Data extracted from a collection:
"""
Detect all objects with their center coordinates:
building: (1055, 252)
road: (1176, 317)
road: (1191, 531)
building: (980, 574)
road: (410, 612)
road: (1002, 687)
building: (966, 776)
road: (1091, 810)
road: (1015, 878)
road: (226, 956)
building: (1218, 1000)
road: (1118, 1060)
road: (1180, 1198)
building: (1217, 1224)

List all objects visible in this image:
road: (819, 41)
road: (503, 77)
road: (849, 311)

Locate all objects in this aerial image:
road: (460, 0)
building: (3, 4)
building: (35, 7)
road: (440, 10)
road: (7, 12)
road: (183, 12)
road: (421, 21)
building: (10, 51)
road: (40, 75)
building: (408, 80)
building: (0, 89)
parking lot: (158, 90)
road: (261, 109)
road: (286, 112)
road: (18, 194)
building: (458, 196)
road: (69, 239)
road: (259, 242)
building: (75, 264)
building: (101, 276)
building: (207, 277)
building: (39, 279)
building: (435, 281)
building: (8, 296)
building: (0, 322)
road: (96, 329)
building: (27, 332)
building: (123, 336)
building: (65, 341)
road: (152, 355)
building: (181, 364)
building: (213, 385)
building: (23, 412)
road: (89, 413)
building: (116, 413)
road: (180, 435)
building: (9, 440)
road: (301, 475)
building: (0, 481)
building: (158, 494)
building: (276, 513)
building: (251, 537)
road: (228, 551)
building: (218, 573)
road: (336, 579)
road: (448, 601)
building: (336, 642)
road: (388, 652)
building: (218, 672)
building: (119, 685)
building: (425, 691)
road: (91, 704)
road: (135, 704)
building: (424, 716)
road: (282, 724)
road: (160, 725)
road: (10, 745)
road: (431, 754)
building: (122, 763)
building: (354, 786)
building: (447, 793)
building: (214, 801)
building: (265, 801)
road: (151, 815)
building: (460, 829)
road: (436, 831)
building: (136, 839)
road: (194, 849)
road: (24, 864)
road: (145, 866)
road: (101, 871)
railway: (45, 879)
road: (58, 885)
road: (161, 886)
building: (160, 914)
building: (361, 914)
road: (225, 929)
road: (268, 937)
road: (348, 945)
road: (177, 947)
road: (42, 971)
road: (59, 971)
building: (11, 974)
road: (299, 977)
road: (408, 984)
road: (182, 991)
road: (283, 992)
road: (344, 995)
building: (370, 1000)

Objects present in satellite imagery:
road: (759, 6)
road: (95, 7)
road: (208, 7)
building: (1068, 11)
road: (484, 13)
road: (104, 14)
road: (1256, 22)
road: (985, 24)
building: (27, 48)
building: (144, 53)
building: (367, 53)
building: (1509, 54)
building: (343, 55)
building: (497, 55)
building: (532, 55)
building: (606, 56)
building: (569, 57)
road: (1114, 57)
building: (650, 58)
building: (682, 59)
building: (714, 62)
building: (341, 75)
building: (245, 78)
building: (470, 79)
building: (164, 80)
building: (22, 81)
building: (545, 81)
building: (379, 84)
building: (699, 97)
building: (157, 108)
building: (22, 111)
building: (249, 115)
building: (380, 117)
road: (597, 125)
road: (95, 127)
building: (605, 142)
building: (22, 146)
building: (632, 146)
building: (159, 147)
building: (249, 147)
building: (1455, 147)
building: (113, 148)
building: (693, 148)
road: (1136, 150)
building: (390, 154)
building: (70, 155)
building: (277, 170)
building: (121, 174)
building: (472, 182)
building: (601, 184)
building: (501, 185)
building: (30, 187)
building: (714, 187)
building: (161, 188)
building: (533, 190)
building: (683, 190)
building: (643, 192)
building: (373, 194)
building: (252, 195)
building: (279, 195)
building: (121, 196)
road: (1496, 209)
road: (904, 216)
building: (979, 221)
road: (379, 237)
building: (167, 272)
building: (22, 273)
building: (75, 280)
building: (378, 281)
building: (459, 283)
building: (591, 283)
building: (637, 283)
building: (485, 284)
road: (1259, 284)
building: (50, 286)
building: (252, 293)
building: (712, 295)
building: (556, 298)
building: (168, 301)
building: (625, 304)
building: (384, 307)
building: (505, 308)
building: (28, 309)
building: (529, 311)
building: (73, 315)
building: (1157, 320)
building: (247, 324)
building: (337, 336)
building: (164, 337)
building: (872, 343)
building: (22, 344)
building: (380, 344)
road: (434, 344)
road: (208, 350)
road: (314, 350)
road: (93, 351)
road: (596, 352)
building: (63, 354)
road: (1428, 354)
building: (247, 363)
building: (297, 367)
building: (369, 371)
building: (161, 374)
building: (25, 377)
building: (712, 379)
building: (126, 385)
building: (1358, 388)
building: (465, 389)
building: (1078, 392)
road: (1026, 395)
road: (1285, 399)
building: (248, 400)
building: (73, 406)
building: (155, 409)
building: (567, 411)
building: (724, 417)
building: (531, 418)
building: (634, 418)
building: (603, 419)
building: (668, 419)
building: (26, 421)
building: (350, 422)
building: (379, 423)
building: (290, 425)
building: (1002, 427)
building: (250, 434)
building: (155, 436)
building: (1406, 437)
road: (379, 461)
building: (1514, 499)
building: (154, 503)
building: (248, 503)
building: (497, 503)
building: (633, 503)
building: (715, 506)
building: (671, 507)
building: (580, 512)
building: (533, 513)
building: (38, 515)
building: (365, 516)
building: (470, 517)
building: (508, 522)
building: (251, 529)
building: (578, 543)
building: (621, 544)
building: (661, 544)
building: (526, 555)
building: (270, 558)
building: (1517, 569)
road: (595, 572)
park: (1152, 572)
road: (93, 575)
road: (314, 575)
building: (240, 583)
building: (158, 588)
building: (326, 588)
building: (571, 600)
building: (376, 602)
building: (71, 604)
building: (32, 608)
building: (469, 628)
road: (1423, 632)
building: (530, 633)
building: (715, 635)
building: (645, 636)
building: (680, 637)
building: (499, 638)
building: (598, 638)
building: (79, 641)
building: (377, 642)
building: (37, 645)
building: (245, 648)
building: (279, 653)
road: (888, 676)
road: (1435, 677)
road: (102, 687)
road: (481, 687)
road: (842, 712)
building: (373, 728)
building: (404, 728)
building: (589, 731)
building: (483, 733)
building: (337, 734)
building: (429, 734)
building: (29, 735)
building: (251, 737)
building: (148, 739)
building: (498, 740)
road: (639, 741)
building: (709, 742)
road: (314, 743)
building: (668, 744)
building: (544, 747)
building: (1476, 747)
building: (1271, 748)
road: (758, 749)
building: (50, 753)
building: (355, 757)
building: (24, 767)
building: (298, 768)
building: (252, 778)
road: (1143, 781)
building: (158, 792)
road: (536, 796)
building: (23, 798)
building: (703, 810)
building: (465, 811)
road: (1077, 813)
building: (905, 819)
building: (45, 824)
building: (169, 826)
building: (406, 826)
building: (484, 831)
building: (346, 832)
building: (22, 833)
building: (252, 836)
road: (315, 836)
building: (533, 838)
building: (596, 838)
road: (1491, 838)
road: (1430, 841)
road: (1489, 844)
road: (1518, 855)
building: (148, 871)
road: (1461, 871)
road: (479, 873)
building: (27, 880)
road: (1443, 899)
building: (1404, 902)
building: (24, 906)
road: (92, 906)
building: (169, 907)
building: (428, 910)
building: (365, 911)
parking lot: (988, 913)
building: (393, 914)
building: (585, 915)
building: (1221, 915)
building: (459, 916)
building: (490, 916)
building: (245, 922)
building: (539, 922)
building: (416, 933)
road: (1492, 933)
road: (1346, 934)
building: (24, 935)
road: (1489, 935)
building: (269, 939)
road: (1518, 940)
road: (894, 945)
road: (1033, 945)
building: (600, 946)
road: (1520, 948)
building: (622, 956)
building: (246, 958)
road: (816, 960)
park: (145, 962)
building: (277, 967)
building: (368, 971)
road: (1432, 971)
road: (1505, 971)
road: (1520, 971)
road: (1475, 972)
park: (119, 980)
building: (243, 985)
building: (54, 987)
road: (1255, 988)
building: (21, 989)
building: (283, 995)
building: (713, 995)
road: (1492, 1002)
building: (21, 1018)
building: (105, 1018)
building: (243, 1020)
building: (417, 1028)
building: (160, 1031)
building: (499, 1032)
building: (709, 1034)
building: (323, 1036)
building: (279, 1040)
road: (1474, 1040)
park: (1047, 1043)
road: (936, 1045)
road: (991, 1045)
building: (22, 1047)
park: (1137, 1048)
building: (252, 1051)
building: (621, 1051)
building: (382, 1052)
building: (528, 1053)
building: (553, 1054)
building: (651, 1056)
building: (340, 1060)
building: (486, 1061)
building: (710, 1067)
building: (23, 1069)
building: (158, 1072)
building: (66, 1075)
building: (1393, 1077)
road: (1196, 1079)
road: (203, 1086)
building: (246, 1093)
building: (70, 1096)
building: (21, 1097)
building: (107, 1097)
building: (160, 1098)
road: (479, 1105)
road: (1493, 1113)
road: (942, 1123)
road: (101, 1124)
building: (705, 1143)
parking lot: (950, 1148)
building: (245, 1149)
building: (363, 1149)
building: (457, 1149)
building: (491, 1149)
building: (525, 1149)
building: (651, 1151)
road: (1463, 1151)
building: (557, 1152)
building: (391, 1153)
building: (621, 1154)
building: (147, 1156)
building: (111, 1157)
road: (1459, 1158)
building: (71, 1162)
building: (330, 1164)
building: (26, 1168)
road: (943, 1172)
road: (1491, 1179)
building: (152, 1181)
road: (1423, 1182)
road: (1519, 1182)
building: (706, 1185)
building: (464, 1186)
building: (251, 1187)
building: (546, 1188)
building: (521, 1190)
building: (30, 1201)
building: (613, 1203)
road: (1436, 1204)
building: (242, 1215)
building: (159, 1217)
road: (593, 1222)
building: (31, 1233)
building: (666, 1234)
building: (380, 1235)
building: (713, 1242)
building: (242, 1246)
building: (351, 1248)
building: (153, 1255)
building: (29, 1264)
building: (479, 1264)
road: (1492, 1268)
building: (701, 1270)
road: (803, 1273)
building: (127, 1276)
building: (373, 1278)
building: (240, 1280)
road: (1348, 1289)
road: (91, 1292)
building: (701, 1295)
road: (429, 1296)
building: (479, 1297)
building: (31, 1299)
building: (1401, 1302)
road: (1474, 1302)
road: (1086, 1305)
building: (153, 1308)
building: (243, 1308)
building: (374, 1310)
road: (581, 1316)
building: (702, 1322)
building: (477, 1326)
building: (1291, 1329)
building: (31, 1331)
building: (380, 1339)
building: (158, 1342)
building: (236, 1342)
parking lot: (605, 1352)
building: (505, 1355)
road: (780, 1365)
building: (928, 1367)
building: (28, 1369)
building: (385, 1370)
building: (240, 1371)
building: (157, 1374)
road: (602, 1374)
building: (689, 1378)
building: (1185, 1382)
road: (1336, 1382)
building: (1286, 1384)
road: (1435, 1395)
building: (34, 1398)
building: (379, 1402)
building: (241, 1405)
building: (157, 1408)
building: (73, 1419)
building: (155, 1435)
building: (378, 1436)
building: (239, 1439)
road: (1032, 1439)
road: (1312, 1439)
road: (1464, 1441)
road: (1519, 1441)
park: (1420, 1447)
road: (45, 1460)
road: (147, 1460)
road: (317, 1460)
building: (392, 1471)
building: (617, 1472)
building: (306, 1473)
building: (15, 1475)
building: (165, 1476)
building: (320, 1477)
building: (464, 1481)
"""
- To-do item:
Look over the records above and say how many lines hold the word "this", giving the number alone.

- Task solution:
2